Required work
Reproduce, please, only the lines from the first line below to the line containing "What was the golden", inclusive.

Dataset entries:
BEGIN

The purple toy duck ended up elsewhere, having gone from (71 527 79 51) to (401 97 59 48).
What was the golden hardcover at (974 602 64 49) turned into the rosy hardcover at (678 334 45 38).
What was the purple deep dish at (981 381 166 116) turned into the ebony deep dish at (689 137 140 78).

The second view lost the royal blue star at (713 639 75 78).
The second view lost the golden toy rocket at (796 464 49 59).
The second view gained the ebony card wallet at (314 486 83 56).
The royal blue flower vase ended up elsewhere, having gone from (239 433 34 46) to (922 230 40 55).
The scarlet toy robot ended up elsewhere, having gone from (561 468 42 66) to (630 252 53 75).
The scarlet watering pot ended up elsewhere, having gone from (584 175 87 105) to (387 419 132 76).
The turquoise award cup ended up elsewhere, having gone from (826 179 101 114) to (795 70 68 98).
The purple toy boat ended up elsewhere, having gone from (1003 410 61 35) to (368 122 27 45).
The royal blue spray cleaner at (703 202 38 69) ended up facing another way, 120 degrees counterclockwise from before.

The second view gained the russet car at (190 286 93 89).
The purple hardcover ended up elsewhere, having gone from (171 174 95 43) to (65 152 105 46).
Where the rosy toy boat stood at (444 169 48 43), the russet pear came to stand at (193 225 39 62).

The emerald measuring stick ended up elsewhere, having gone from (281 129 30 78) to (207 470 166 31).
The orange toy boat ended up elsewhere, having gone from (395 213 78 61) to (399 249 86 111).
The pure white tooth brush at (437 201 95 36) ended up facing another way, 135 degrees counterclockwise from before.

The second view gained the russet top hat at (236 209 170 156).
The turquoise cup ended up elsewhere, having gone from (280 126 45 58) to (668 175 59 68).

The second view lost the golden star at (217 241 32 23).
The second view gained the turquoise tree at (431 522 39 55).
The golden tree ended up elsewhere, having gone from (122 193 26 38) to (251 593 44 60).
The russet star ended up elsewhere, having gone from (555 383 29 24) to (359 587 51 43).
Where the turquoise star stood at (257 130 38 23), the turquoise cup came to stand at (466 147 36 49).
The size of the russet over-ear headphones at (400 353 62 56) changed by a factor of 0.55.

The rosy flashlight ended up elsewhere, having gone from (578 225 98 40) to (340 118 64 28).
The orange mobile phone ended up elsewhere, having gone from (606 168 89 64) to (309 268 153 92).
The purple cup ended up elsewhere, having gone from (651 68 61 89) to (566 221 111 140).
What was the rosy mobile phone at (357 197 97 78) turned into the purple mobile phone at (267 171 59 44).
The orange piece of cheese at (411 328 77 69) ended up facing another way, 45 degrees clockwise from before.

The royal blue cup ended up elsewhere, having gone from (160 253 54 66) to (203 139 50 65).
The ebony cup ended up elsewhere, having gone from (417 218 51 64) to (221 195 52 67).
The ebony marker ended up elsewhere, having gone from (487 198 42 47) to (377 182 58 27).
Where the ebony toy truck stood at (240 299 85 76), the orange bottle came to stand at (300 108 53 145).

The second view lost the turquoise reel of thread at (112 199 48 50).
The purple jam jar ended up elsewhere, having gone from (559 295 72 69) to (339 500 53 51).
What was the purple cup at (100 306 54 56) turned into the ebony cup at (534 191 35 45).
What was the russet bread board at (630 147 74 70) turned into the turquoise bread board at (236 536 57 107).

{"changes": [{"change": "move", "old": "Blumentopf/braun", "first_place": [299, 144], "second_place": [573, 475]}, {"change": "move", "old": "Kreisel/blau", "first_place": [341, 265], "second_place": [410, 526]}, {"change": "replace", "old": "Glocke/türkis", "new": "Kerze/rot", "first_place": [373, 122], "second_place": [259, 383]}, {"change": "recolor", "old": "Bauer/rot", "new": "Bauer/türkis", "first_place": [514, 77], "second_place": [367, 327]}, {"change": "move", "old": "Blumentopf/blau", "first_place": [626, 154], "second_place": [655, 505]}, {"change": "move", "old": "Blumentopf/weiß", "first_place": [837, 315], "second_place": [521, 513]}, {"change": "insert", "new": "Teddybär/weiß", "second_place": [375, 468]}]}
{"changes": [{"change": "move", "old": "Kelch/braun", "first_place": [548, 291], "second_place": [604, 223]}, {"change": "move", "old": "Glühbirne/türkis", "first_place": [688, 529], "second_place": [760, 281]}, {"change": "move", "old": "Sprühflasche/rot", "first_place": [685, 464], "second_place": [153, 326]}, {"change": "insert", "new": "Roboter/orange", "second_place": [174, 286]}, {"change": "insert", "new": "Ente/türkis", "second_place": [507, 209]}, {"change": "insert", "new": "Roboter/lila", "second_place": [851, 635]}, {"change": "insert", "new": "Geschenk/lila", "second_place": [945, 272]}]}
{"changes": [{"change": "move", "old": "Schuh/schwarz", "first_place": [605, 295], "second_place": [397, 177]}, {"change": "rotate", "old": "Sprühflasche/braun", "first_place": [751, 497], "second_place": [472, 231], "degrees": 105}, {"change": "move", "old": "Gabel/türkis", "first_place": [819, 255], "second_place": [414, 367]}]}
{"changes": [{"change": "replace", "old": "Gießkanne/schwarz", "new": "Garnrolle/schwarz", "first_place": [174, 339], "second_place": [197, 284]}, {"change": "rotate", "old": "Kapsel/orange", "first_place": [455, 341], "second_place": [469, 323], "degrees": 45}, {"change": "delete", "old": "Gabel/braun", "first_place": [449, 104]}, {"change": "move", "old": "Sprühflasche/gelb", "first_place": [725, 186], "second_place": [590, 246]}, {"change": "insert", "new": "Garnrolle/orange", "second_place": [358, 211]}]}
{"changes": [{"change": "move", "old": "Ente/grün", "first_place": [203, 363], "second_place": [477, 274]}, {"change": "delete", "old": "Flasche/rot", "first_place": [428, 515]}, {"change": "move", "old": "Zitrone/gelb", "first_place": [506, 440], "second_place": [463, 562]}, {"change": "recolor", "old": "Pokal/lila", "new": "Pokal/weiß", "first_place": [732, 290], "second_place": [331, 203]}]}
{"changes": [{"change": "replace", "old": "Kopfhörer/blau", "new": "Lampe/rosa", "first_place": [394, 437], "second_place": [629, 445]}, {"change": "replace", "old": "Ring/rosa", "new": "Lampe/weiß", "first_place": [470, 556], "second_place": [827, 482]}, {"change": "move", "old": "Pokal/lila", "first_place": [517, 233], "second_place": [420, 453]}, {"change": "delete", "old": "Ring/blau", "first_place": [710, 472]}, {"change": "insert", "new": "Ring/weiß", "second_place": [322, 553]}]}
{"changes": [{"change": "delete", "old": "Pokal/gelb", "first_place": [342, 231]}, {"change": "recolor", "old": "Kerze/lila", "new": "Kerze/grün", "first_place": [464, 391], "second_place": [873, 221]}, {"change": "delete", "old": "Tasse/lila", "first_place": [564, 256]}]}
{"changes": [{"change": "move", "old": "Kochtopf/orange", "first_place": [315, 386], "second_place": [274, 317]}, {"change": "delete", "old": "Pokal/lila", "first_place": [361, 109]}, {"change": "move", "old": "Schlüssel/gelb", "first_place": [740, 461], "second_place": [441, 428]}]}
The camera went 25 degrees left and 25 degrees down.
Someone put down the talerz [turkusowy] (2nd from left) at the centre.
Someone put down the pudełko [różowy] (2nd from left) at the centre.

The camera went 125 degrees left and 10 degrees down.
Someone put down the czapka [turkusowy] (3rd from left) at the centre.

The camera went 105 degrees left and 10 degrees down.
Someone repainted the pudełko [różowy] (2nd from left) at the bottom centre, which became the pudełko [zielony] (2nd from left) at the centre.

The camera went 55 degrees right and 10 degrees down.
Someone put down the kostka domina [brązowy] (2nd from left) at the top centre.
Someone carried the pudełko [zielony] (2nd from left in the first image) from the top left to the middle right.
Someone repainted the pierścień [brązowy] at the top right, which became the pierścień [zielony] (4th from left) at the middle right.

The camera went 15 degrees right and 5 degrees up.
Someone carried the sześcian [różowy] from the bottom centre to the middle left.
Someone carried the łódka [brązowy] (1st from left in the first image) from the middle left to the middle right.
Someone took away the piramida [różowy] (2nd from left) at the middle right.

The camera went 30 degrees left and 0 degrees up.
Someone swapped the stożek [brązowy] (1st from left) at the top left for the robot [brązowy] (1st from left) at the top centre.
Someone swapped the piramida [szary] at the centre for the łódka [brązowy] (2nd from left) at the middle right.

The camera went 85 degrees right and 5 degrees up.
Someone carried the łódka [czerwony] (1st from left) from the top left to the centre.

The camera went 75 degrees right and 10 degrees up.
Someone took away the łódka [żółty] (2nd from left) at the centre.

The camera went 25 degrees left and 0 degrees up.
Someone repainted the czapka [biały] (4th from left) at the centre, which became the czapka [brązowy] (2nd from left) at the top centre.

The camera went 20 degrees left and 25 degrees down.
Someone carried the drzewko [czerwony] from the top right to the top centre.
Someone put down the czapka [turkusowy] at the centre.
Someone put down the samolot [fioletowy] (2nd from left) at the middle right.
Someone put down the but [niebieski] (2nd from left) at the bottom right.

END

Answer to the exercise
The purple toy duck ended up elsewhere, having gone from (71 527 79 51) to (401 97 59 48).
What was the golden hardcover at (974 602 64 49) turned into the rosy hardcover at (678 334 45 38).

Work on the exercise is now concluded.